*** Opening of LISTED ENTRIES ***

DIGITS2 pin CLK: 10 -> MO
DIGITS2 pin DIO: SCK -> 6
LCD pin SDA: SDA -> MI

*** Close of LISTED ENTRIES ***
*** Opening of LISTED ENTRIES ***

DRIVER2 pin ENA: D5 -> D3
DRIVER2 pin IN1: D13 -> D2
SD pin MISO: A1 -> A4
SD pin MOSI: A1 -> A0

*** Close of LISTED ENTRIES ***

## ABOUT THIS TASK
Keep both end lines and retype everything in the records above from the line containing "DRIVER2 pin ENA: D5 -> D3" through the line containing "SD pin MOSI: A1 -> A0", exactly, with nothing else.

## ANSWER TO THIS PROBLEM
DRIVER2 pin ENA: D5 -> D3
DRIVER2 pin IN1: D13 -> D2
SD pin MISO: A1 -> A4
SD pin MOSI: A1 -> A0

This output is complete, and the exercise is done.